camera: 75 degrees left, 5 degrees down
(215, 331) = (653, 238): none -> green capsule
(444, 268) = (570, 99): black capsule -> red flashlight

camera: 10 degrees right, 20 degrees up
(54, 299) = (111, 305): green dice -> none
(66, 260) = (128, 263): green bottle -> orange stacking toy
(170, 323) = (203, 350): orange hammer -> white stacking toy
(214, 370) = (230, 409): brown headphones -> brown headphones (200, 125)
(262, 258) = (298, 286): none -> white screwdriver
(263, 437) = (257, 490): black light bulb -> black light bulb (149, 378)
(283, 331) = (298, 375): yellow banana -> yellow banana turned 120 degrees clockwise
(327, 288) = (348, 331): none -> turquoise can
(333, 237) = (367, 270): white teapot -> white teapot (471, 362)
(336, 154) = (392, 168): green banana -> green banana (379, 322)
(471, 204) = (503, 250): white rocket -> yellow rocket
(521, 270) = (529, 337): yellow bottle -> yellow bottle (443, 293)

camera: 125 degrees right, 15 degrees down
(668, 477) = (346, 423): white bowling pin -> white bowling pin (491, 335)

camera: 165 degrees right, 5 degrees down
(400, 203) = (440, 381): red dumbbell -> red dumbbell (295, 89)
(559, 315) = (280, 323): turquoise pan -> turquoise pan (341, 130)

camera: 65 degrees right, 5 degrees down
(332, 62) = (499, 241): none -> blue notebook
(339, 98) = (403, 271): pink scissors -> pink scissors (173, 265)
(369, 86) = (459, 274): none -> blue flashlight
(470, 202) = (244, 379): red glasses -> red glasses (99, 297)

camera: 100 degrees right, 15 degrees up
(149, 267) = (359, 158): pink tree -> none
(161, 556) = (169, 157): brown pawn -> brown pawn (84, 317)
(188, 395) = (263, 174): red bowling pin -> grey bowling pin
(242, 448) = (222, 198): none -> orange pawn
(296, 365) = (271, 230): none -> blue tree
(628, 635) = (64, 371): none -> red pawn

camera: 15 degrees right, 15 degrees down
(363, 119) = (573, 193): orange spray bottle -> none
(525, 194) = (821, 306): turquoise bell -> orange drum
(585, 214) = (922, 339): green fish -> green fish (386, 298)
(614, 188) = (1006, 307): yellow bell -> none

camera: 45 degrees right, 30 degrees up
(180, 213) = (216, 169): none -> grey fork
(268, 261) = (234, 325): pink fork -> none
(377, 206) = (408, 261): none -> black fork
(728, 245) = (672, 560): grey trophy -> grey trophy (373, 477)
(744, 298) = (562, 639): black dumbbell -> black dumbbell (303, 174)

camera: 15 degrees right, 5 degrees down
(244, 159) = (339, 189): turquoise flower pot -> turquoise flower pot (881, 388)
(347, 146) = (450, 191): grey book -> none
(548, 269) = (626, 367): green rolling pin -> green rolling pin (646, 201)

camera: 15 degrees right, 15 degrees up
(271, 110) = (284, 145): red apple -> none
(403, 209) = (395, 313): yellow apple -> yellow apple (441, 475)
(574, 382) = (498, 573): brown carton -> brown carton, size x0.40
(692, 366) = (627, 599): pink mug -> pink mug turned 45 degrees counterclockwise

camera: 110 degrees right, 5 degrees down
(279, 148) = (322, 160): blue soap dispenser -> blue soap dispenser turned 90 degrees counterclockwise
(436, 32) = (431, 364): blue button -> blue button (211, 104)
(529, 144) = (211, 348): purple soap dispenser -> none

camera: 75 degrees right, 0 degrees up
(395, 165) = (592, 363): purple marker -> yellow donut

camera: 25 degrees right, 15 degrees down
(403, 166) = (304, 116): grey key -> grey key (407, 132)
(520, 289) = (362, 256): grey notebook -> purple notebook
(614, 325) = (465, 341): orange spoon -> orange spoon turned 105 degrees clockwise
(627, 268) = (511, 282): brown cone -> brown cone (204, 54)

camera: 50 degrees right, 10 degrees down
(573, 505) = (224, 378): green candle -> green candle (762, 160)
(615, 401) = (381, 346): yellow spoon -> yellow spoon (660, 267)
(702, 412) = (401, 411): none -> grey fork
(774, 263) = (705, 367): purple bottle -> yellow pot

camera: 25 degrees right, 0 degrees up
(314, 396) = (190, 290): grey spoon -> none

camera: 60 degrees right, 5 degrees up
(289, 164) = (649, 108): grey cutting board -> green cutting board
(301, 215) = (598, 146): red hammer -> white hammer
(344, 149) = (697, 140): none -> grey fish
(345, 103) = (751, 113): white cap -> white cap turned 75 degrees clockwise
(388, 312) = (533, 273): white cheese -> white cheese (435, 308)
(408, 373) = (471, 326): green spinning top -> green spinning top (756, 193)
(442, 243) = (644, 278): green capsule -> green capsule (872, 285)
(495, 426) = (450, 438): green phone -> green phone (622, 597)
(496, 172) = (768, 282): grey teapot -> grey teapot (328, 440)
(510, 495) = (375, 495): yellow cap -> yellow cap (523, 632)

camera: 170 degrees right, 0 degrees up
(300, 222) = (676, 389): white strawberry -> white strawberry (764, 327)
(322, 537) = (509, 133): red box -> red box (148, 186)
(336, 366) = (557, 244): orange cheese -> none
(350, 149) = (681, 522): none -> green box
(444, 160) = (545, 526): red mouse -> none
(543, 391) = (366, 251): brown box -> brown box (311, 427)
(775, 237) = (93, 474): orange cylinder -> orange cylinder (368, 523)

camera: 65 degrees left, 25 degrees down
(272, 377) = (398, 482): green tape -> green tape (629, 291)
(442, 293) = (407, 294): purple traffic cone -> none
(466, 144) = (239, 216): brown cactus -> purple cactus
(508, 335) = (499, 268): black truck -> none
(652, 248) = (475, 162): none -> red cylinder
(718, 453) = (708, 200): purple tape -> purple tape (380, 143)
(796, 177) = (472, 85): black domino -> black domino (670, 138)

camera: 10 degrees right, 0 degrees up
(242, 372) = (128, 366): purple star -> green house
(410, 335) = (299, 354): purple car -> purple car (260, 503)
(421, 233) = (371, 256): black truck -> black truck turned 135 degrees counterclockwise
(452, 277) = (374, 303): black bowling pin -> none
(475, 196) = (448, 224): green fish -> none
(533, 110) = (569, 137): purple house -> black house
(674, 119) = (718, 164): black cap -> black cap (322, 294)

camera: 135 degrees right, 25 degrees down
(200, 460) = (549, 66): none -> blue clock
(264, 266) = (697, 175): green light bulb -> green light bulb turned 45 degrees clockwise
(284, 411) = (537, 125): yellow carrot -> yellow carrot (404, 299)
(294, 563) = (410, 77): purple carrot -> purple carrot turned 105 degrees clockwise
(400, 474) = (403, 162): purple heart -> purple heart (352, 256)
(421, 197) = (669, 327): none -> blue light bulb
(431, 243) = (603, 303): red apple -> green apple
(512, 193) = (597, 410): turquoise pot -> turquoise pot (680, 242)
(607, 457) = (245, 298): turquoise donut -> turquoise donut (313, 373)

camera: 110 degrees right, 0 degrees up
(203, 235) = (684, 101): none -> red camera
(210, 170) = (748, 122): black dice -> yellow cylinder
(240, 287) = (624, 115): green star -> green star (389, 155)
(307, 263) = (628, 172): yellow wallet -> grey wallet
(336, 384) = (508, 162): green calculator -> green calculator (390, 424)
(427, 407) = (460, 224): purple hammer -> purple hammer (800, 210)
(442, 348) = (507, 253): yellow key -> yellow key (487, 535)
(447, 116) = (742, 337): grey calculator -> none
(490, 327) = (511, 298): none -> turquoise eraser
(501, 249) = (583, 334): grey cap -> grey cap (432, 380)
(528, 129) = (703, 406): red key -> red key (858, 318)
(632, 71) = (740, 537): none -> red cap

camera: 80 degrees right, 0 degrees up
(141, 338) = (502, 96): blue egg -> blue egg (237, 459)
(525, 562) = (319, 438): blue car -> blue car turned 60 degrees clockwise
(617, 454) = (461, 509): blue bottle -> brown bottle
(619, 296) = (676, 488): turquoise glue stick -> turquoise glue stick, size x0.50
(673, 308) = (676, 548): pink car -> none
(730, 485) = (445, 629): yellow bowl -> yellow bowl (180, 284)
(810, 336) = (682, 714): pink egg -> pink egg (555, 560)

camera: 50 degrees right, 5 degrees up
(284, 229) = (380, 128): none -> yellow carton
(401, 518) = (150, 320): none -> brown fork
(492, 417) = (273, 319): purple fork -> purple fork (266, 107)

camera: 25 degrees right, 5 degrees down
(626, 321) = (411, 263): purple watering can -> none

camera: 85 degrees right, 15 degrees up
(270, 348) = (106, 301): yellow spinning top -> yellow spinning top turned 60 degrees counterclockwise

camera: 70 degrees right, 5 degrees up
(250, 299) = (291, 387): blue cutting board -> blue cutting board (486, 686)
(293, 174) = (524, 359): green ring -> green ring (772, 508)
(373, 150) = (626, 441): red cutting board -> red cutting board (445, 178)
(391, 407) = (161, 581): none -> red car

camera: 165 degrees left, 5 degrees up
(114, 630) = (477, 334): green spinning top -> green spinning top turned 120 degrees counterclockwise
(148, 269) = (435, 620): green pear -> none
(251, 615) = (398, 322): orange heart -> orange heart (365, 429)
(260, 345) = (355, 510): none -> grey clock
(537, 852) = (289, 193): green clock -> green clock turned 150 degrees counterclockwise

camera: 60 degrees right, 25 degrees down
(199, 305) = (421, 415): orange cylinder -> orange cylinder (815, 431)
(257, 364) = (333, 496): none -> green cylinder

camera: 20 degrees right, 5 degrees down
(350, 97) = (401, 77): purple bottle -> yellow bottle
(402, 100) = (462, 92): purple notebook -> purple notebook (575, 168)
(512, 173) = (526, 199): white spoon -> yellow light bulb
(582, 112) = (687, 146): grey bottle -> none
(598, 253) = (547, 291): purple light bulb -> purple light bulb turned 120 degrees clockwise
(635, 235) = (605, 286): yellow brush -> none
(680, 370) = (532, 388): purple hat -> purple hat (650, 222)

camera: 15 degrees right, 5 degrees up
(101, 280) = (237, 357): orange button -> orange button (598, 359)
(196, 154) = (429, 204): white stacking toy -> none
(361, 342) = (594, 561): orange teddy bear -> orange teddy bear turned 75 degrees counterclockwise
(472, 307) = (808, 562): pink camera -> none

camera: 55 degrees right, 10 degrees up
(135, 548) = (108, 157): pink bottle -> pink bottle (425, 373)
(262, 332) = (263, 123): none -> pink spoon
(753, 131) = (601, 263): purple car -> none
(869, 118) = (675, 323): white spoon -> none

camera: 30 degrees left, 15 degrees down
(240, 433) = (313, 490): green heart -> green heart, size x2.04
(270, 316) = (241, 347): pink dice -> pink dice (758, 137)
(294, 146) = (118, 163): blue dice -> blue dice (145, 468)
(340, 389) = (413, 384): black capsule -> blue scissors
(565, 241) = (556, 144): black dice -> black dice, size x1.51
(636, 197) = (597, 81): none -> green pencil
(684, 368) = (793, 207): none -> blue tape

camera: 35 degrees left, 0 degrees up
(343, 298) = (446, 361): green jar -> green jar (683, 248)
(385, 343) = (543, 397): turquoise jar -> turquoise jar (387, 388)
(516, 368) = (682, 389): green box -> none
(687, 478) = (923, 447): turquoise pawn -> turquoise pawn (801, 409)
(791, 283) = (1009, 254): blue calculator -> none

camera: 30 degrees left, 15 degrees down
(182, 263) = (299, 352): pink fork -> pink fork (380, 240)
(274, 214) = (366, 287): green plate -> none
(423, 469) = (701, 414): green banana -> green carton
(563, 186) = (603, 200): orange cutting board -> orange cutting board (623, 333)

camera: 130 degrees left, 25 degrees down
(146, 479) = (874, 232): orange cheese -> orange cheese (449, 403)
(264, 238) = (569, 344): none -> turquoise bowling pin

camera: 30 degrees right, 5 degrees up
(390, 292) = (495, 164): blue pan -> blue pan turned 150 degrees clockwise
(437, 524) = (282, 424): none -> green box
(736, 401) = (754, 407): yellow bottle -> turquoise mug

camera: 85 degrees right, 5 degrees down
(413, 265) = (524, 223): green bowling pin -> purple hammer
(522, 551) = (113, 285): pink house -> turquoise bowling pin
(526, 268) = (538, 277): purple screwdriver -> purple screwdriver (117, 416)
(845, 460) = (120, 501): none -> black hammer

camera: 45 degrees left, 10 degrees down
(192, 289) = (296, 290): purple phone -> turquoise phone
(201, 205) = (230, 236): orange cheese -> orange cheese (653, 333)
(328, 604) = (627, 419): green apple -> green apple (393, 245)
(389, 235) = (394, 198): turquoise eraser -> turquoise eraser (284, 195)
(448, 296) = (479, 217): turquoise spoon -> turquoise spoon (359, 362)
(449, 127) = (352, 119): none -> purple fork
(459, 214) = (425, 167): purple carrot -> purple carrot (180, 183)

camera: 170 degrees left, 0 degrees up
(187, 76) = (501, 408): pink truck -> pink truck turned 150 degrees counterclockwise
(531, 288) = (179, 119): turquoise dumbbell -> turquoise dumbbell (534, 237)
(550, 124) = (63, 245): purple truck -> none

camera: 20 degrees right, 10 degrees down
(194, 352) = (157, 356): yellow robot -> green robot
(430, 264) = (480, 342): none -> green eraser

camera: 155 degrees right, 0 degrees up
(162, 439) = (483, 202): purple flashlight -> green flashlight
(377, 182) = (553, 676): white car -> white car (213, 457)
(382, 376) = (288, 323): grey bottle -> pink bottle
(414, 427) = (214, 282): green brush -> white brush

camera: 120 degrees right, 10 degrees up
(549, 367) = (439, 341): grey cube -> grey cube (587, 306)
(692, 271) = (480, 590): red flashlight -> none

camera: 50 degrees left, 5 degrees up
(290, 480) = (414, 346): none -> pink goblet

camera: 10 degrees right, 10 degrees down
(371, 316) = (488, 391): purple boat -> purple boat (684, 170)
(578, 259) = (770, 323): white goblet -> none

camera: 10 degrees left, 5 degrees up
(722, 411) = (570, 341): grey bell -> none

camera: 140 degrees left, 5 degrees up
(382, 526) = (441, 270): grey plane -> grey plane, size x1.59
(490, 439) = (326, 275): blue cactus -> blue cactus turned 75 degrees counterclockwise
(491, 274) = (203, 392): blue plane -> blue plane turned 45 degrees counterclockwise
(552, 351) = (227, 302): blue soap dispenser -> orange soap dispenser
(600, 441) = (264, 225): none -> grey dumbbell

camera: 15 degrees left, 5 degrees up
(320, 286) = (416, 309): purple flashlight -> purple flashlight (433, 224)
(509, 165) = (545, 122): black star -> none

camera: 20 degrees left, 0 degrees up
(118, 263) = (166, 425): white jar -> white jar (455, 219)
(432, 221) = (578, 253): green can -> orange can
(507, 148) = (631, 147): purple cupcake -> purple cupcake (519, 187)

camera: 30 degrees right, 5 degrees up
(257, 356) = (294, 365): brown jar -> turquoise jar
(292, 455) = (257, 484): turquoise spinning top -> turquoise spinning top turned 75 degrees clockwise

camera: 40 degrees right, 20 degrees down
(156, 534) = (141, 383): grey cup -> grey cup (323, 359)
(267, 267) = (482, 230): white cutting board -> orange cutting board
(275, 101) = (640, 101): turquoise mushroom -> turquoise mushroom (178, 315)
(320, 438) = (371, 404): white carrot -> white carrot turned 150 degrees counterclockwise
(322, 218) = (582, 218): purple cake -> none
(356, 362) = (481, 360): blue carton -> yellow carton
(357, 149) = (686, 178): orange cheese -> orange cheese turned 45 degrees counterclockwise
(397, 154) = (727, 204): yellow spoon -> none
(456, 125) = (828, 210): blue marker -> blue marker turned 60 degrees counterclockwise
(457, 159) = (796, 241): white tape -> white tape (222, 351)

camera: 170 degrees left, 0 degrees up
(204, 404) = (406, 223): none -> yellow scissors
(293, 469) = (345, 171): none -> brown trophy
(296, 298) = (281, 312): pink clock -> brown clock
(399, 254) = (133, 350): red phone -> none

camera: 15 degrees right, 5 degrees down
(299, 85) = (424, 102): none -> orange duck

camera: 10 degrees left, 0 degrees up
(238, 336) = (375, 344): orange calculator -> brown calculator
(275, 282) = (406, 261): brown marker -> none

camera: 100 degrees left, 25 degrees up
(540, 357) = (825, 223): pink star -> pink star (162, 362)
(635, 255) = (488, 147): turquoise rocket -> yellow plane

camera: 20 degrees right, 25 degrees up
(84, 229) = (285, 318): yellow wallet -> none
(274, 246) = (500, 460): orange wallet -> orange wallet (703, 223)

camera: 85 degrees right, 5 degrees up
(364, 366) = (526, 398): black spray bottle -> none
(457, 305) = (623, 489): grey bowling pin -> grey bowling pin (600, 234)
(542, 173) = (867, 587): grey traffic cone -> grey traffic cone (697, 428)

* [WHAT YOU WILL DO]: Everything above from the line containing "(170, 323) = (203, 350): orange" down to the line containing "(327, 288) = (348, 331): none" should be copied exactly, both end lines included, and nothing else.

* [SOLUTION TO THIS TASK]:
(170, 323) = (203, 350): orange hammer -> white stacking toy
(214, 370) = (230, 409): brown headphones -> brown headphones (200, 125)
(262, 258) = (298, 286): none -> white screwdriver
(263, 437) = (257, 490): black light bulb -> black light bulb (149, 378)
(283, 331) = (298, 375): yellow banana -> yellow banana turned 120 degrees clockwise
(327, 288) = (348, 331): none -> turquoise can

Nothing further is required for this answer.